=== Section Start ===

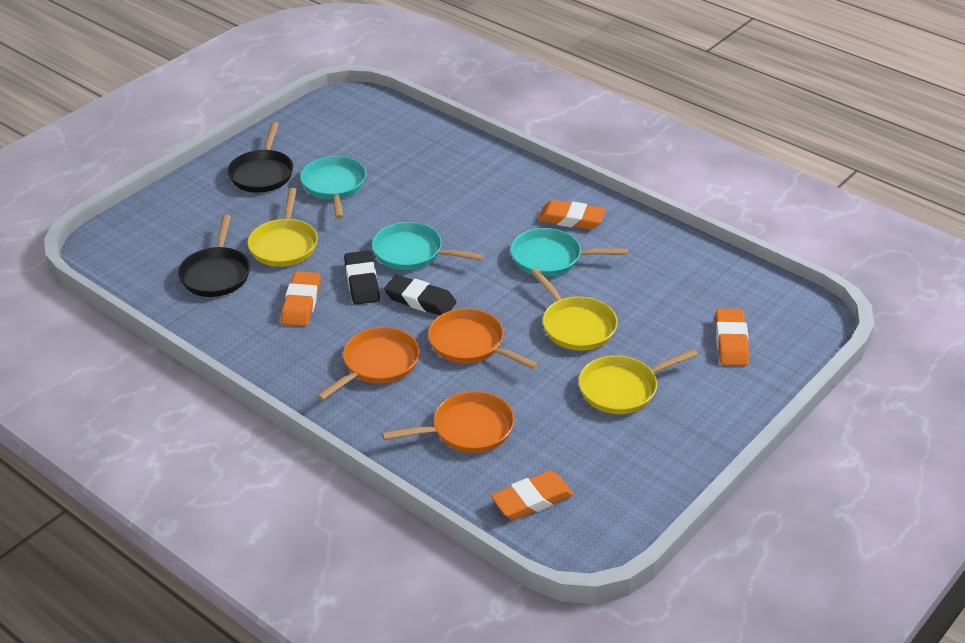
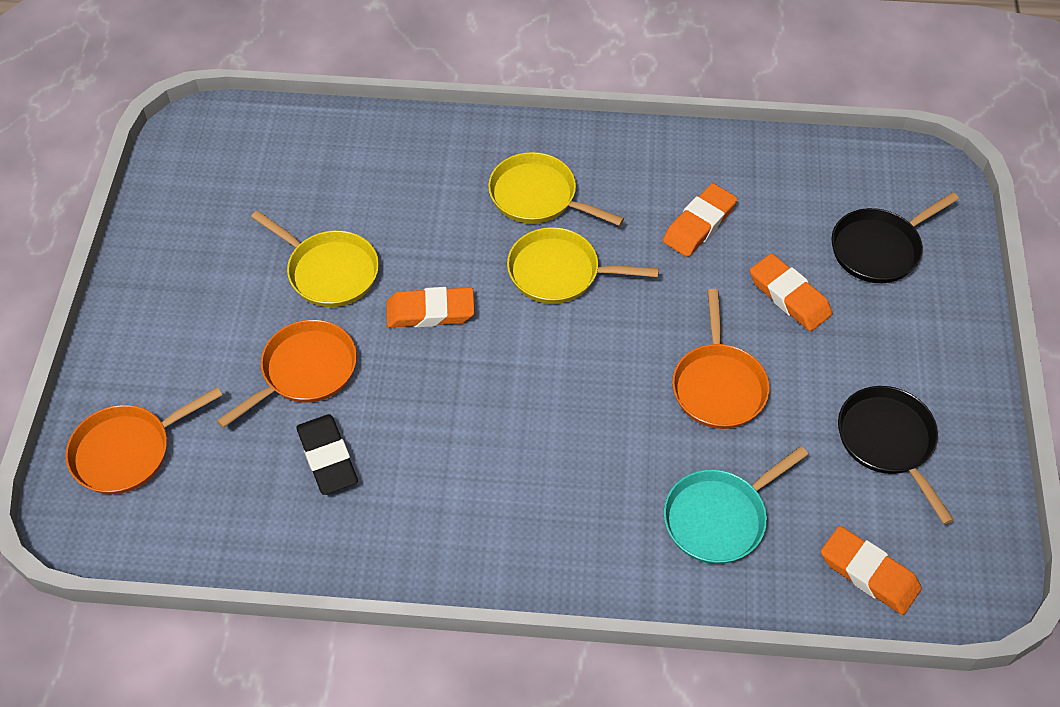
black eraser: 2 -> 1
turquoise pan: 3 -> 1

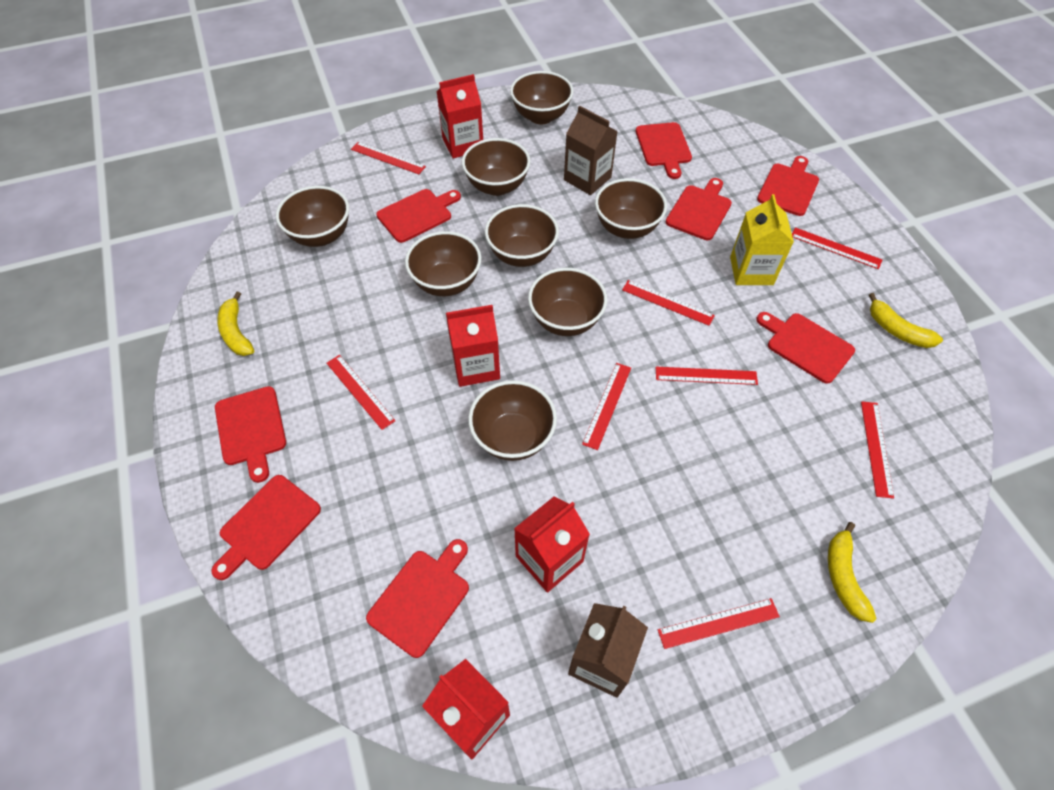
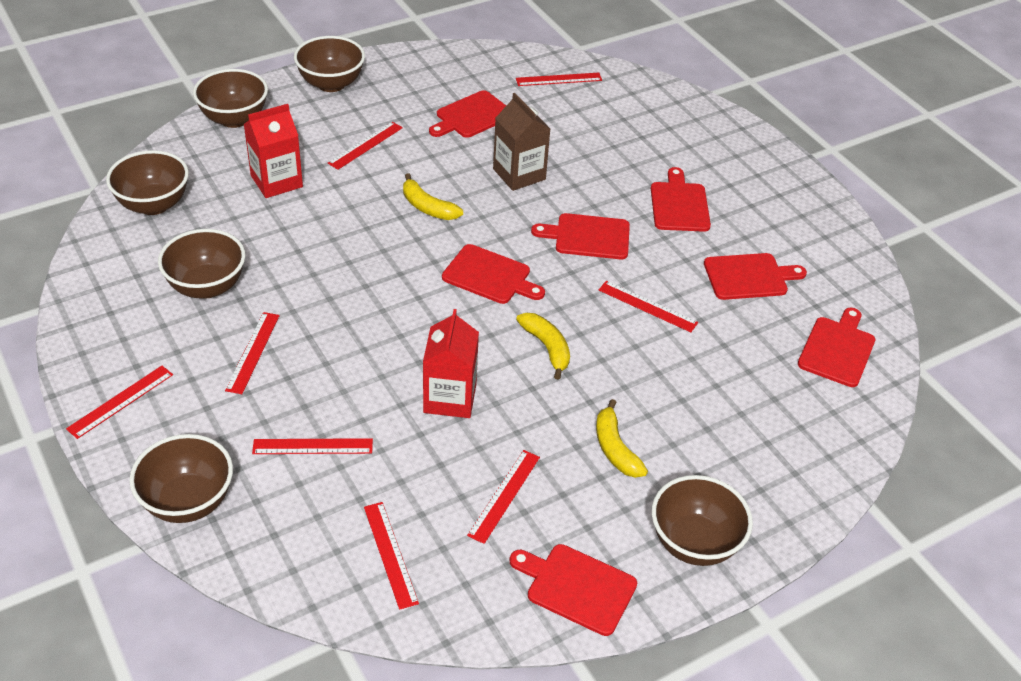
brown bowl: 8 -> 6
brown carton: 2 -> 1
red carton: 4 -> 2
red cutting board: 8 -> 7
yellow carton: 1 -> 0

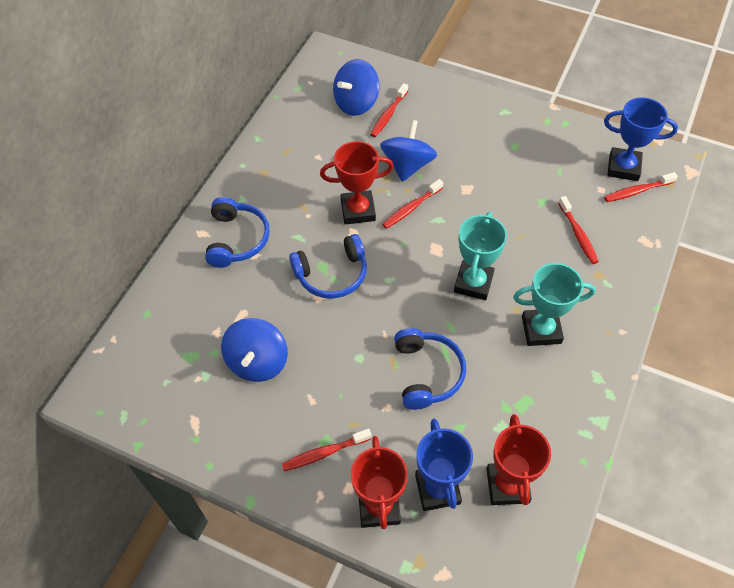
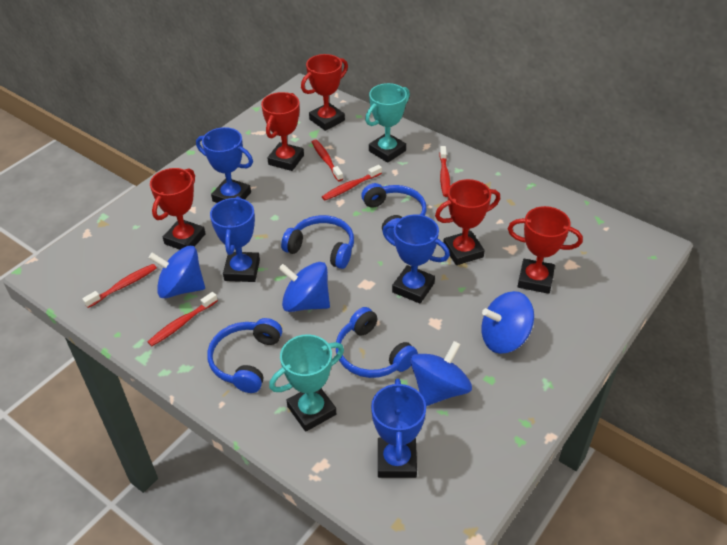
blue headphones: 3 -> 4
blue spinning top: 3 -> 4
blue trophy: 2 -> 4
red trophy: 3 -> 5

=== Section End ===

GOAL OF THE EXERCISE: No pictures should appear in the copy. Print exactly the lines above from the line containing "red cutting board: 8 -> 7" through the last line of the data.

RESPONSE TO THE TASK:
red cutting board: 8 -> 7
yellow carton: 1 -> 0

blue headphones: 3 -> 4
blue spinning top: 3 -> 4
blue trophy: 2 -> 4
red trophy: 3 -> 5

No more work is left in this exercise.